TASK STATEMENT: Please output exactly the lines that run from the line with "R6: 3.9k (AGND, NET1) -> 27k (AGND, NET1)" through the final line of the data, inclusive, and nothing more.

THE RECORDS:
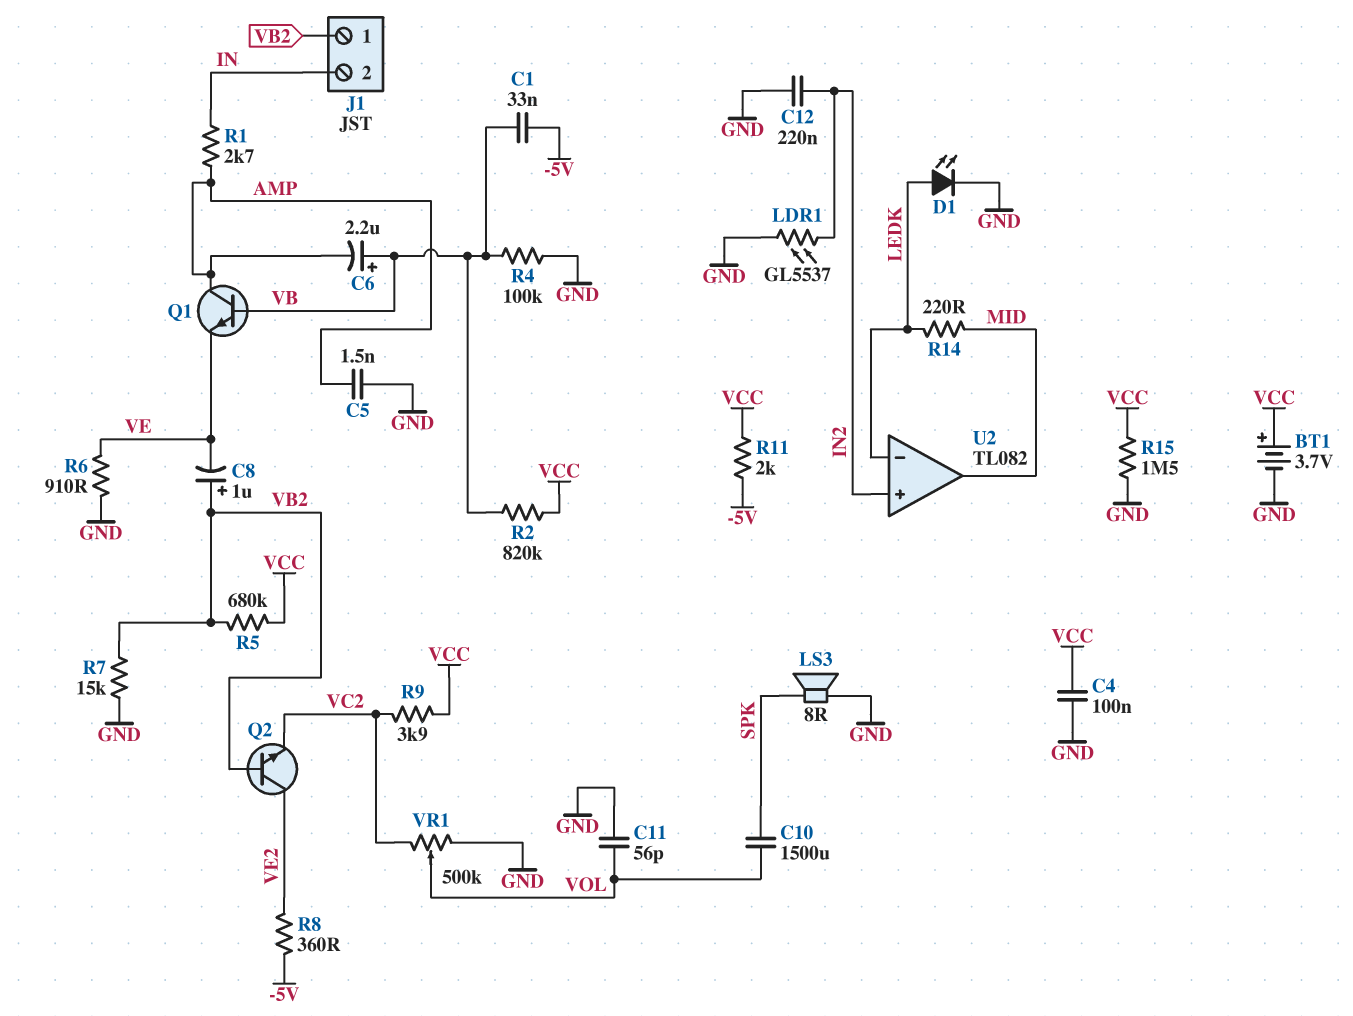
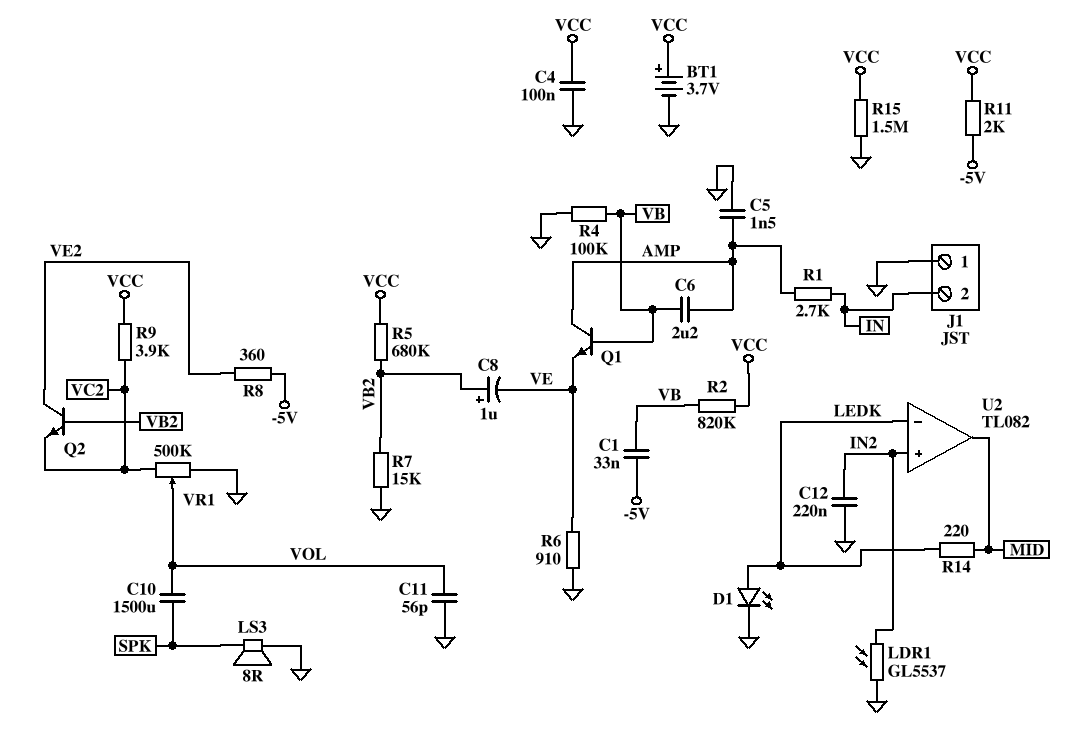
C6: 2.2uF (plus VB, minus AMP) -> 2.2uF (AMP, VB)
J1 pin 1: VB2 -> GND

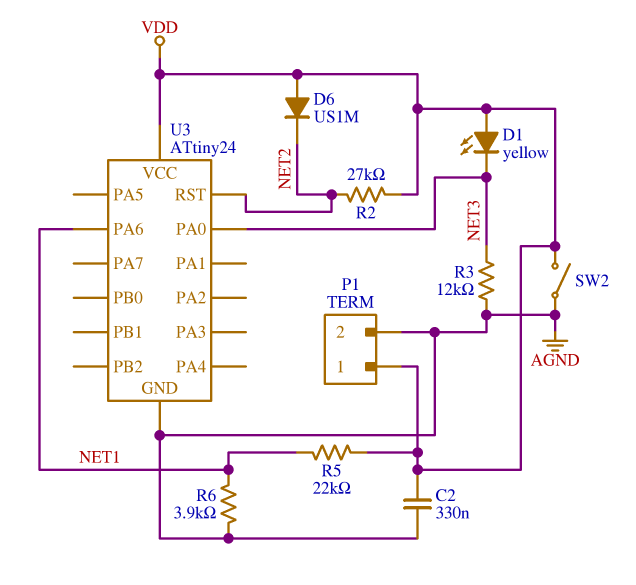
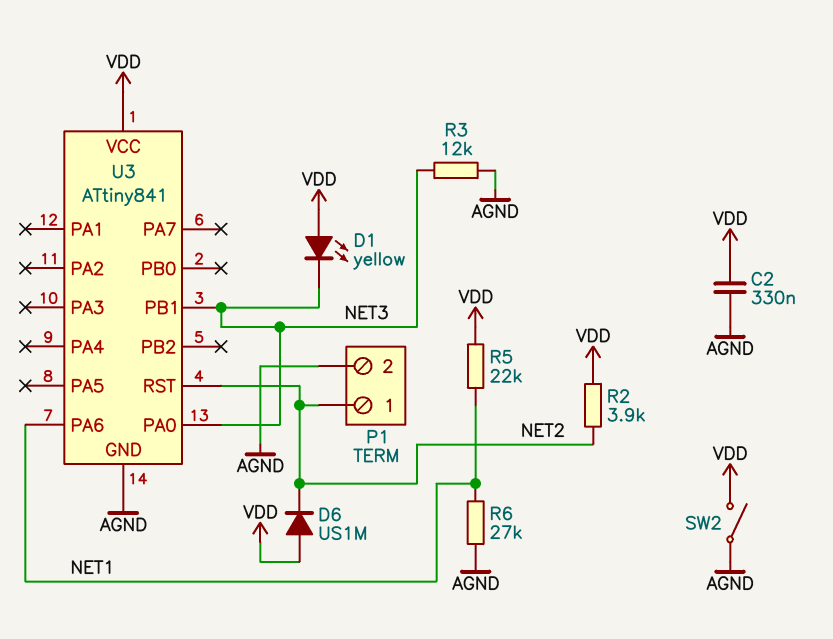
P1 pin 1: VDD -> NET2
R2: 27k (NET2, VDD) -> 3.9k (NET2, VDD)
R6: 3.9k (AGND, NET1) -> 27k (AGND, NET1)
U3: ATtiny24 -> ATtiny841
U3 pin PB1: none -> NET3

OUTPUT FOR THIS TASK:
R6: 3.9k (AGND, NET1) -> 27k (AGND, NET1)
U3: ATtiny24 -> ATtiny841
U3 pin PB1: none -> NET3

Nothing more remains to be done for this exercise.